▶ [The problem]: Write out exactly the lines of the entries below from the one holding "SOIL1 pin AO: A7 -> A1" to the one holding "BUTTON pin GND: none -> GND", inclusive, and leave out all other lines.

▶ [Records to use]:

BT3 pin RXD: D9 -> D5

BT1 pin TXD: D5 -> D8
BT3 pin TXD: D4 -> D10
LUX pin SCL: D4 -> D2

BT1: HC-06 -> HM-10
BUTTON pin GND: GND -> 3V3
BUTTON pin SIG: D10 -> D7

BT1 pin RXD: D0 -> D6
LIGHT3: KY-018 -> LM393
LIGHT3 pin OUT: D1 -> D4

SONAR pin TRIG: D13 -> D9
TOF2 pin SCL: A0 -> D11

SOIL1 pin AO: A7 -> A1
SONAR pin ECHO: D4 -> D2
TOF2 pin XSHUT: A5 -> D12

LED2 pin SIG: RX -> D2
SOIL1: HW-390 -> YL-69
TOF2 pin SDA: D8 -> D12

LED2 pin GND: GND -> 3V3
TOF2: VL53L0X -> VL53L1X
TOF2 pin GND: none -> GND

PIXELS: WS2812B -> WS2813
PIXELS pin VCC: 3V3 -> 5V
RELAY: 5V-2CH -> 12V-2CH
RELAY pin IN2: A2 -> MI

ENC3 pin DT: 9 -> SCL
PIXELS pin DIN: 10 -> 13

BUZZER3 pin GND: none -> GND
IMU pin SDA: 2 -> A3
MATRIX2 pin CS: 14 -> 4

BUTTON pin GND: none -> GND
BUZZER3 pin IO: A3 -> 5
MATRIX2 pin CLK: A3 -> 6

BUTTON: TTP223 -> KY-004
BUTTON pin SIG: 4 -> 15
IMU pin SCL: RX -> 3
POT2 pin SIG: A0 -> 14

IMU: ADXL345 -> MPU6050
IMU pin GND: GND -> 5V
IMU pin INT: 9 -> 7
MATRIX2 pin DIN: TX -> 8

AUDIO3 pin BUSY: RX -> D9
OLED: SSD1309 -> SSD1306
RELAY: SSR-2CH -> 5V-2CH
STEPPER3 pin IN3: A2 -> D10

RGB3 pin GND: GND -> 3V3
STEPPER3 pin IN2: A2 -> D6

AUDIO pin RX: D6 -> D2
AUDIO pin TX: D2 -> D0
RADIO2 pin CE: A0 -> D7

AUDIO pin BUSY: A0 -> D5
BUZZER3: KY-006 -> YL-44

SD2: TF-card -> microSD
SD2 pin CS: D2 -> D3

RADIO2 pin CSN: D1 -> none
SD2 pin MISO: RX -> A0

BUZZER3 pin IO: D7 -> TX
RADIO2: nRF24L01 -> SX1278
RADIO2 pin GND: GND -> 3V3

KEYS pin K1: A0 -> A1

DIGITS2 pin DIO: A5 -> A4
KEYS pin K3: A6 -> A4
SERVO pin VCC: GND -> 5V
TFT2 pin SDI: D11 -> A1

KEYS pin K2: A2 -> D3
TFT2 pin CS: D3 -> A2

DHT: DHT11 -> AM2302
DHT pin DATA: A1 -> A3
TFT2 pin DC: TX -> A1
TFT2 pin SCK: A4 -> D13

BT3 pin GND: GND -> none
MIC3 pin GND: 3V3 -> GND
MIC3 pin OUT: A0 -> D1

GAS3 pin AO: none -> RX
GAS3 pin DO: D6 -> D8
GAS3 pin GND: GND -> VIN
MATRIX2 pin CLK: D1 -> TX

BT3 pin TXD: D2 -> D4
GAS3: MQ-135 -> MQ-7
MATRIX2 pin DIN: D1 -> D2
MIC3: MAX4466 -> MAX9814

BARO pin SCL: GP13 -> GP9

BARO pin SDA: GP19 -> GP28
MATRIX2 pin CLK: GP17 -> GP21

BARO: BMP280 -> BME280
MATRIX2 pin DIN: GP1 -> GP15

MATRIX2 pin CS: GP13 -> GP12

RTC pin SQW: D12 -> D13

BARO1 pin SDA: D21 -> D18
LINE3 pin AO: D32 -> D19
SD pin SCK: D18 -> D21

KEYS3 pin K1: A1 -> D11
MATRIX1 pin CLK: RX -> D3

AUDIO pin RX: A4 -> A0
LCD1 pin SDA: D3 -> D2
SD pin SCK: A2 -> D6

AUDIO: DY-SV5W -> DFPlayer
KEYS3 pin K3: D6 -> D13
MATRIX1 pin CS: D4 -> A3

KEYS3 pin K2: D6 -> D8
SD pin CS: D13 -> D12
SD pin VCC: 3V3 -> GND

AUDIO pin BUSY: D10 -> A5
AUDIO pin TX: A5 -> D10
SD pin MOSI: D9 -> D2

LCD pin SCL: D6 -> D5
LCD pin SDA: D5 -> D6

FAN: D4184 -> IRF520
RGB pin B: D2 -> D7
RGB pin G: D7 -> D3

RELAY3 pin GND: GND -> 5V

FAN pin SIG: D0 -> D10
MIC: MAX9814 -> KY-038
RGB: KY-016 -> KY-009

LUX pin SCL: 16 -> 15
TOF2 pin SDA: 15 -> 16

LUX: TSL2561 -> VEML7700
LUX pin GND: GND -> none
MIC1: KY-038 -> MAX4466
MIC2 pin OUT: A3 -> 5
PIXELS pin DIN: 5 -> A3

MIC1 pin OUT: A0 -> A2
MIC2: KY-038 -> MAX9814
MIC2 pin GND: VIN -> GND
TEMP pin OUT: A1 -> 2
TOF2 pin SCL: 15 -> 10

▶ [Solution]:
SOIL1 pin AO: A7 -> A1
SONAR pin ECHO: D4 -> D2
TOF2 pin XSHUT: A5 -> D12

LED2 pin SIG: RX -> D2
SOIL1: HW-390 -> YL-69
TOF2 pin SDA: D8 -> D12

LED2 pin GND: GND -> 3V3
TOF2: VL53L0X -> VL53L1X
TOF2 pin GND: none -> GND

PIXELS: WS2812B -> WS2813
PIXELS pin VCC: 3V3 -> 5V
RELAY: 5V-2CH -> 12V-2CH
RELAY pin IN2: A2 -> MI

ENC3 pin DT: 9 -> SCL
PIXELS pin DIN: 10 -> 13

BUZZER3 pin GND: none -> GND
IMU pin SDA: 2 -> A3
MATRIX2 pin CS: 14 -> 4

BUTTON pin GND: none -> GND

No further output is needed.